**Information provided:**
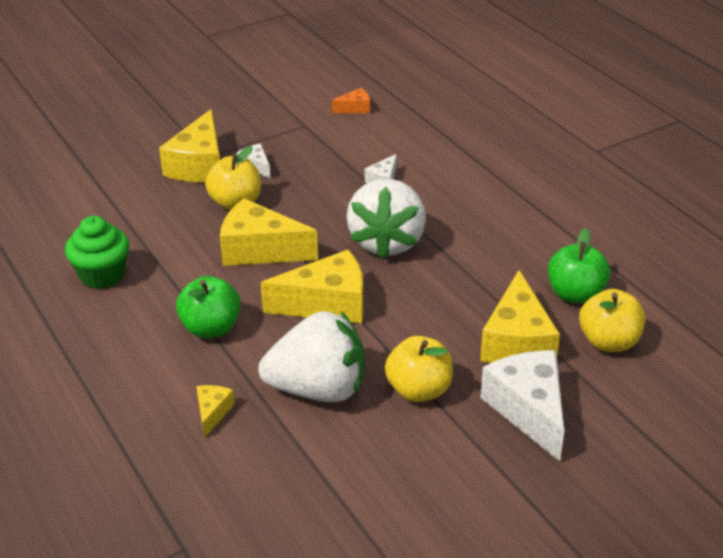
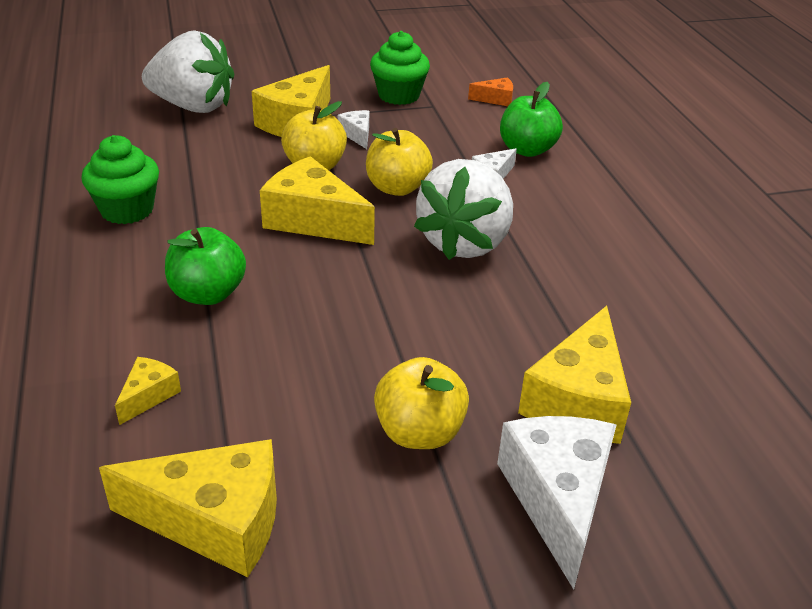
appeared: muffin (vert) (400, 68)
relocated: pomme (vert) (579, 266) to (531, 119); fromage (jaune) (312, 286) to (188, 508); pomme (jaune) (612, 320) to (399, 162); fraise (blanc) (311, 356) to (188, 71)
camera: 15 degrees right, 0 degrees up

**Your objective:** Reply with exactly the lines above from the one that contains "relocated: pomme (vert)" through the final line of the material, and with nothing else.

**Result for this task:**
relocated: pomme (vert) (579, 266) to (531, 119); fromage (jaune) (312, 286) to (188, 508); pomme (jaune) (612, 320) to (399, 162); fraise (blanc) (311, 356) to (188, 71)
camera: 15 degrees right, 0 degrees up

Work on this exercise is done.